### GIVEN PROBLEM
Print all of the records below verbatim, changing nothing.
---
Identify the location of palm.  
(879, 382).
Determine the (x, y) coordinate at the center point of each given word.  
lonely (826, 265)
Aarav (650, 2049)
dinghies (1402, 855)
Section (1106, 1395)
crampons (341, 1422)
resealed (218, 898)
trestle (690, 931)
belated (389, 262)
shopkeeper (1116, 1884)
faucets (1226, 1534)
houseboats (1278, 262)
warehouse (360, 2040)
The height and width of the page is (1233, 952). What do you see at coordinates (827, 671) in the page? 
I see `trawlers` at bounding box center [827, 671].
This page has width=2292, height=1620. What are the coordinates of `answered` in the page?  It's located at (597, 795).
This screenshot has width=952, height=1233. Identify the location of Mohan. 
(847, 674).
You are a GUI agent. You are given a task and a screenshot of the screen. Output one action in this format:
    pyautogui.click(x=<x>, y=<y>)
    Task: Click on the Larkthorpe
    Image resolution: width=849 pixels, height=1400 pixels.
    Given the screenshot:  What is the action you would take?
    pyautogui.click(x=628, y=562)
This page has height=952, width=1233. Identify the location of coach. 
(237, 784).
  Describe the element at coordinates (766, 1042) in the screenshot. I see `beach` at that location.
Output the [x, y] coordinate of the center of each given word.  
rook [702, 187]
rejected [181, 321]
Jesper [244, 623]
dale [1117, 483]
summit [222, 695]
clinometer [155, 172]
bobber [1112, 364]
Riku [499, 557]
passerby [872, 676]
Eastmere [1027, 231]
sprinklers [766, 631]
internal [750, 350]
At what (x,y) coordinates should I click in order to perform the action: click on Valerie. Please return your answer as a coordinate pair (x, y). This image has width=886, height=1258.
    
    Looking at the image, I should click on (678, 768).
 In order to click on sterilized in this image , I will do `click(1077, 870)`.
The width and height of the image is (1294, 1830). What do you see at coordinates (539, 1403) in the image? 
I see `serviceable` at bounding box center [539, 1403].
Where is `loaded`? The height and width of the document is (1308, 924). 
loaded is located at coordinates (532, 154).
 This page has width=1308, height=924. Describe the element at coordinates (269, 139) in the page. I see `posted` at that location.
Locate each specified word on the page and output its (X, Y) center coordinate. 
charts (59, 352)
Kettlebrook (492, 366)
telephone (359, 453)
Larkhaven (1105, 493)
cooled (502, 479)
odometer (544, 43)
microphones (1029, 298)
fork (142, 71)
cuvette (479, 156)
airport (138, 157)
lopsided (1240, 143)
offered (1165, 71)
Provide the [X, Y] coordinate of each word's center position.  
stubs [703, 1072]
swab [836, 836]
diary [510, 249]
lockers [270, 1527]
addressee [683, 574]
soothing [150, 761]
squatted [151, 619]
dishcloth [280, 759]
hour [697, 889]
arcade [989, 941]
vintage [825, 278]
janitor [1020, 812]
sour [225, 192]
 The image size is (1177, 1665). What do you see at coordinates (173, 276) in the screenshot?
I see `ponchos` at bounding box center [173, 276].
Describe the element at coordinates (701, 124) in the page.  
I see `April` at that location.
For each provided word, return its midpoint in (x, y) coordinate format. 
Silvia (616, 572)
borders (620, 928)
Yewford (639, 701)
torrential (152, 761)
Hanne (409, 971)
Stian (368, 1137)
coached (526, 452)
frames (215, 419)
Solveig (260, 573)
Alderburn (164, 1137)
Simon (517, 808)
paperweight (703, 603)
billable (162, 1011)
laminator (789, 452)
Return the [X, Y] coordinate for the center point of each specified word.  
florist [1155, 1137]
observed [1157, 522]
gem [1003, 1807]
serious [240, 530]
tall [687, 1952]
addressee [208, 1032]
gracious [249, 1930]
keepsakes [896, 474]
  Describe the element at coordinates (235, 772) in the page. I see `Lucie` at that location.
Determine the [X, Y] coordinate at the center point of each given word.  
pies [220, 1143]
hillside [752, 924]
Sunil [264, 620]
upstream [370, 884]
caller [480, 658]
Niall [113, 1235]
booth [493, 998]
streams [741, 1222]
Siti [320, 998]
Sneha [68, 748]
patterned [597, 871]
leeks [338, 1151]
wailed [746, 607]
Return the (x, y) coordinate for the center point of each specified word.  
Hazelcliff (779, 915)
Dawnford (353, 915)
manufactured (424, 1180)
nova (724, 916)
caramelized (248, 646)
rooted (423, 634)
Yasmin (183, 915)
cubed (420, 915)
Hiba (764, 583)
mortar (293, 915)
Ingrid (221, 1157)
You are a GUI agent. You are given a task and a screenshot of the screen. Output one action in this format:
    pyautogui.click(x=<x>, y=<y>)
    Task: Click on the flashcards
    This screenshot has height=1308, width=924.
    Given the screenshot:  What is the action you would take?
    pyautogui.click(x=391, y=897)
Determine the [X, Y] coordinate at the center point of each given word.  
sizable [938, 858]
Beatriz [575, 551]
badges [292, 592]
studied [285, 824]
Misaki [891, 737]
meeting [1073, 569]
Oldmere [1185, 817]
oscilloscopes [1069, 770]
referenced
---
### ANSWER FOR THIS EXERCISE
Identify the location of palm.  
(879, 382).
Determine the (x, y) coordinate at the center point of each given word.  
lonely (826, 265)
Aarav (650, 2049)
dinghies (1402, 855)
Section (1106, 1395)
crampons (341, 1422)
resealed (218, 898)
trestle (690, 931)
belated (389, 262)
shopkeeper (1116, 1884)
faucets (1226, 1534)
houseboats (1278, 262)
warehouse (360, 2040)
The height and width of the page is (1233, 952). What do you see at coordinates (827, 671) in the page? 
I see `trawlers` at bounding box center [827, 671].
This page has width=2292, height=1620. What are the coordinates of `answered` in the page?  It's located at (597, 795).
This screenshot has width=952, height=1233. Identify the location of Mohan. 
(847, 674).
You are a GUI agent. You are given a task and a screenshot of the screen. Output one action in this format:
    pyautogui.click(x=<x>, y=<y>)
    Task: Click on the Larkthorpe
    Image resolution: width=849 pixels, height=1400 pixels.
    Given the screenshot:  What is the action you would take?
    pyautogui.click(x=628, y=562)
This page has height=952, width=1233. Identify the location of coach. 
(237, 784).
  Describe the element at coordinates (766, 1042) in the screenshot. I see `beach` at that location.
Output the [x, y] coordinate of the center of each given word.  
rook [702, 187]
rejected [181, 321]
Jesper [244, 623]
dale [1117, 483]
summit [222, 695]
clinometer [155, 172]
bobber [1112, 364]
Riku [499, 557]
passerby [872, 676]
Eastmere [1027, 231]
sprinklers [766, 631]
internal [750, 350]
At what (x,y) coordinates should I click in order to perform the action: click on Valerie. Please return your answer as a coordinate pair (x, y). This image has width=886, height=1258.
    
    Looking at the image, I should click on (678, 768).
 In order to click on sterilized in this image , I will do `click(1077, 870)`.
The width and height of the image is (1294, 1830). What do you see at coordinates (539, 1403) in the image? 
I see `serviceable` at bounding box center [539, 1403].
Where is `loaded`? The height and width of the document is (1308, 924). 
loaded is located at coordinates (532, 154).
 This page has width=1308, height=924. Describe the element at coordinates (269, 139) in the page. I see `posted` at that location.
Locate each specified word on the page and output its (X, Y) center coordinate. 
charts (59, 352)
Kettlebrook (492, 366)
telephone (359, 453)
Larkhaven (1105, 493)
cooled (502, 479)
odometer (544, 43)
microphones (1029, 298)
fork (142, 71)
cuvette (479, 156)
airport (138, 157)
lopsided (1240, 143)
offered (1165, 71)
Provide the [X, Y] coordinate of each word's center position.  
stubs [703, 1072]
swab [836, 836]
diary [510, 249]
lockers [270, 1527]
addressee [683, 574]
soothing [150, 761]
squatted [151, 619]
dishcloth [280, 759]
hour [697, 889]
arcade [989, 941]
vintage [825, 278]
janitor [1020, 812]
sour [225, 192]
 The image size is (1177, 1665). What do you see at coordinates (173, 276) in the screenshot?
I see `ponchos` at bounding box center [173, 276].
Describe the element at coordinates (701, 124) in the page.  
I see `April` at that location.
For each provided word, return its midpoint in (x, y) coordinate format. 
Silvia (616, 572)
borders (620, 928)
Yewford (639, 701)
torrential (152, 761)
Hanne (409, 971)
Stian (368, 1137)
coached (526, 452)
frames (215, 419)
Solveig (260, 573)
Alderburn (164, 1137)
Simon (517, 808)
paperweight (703, 603)
billable (162, 1011)
laminator (789, 452)
Return the [X, Y] coordinate for the center point of each specified word.  
florist [1155, 1137]
observed [1157, 522]
gem [1003, 1807]
serious [240, 530]
tall [687, 1952]
addressee [208, 1032]
gracious [249, 1930]
keepsakes [896, 474]
  Describe the element at coordinates (235, 772) in the page. I see `Lucie` at that location.
Determine the [X, Y] coordinate at the center point of each given word.  
pies [220, 1143]
hillside [752, 924]
Sunil [264, 620]
upstream [370, 884]
caller [480, 658]
Niall [113, 1235]
booth [493, 998]
streams [741, 1222]
Siti [320, 998]
Sneha [68, 748]
patterned [597, 871]
leeks [338, 1151]
wailed [746, 607]
Return the (x, y) coordinate for the center point of each specified word.  
Hazelcliff (779, 915)
Dawnford (353, 915)
manufactured (424, 1180)
nova (724, 916)
caramelized (248, 646)
rooted (423, 634)
Yasmin (183, 915)
cubed (420, 915)
Hiba (764, 583)
mortar (293, 915)
Ingrid (221, 1157)
You are a GUI agent. You are given a task and a screenshot of the screen. Output one action in this format:
    pyautogui.click(x=<x>, y=<y>)
    Task: Click on the flashcards
    This screenshot has height=1308, width=924.
    Given the screenshot:  What is the action you would take?
    pyautogui.click(x=391, y=897)
Determine the [X, Y] coordinate at the center point of each given word.  
sizable [938, 858]
Beatriz [575, 551]
badges [292, 592]
studied [285, 824]
Misaki [891, 737]
meeting [1073, 569]
Oldmere [1185, 817]
oscilloscopes [1069, 770]
referenced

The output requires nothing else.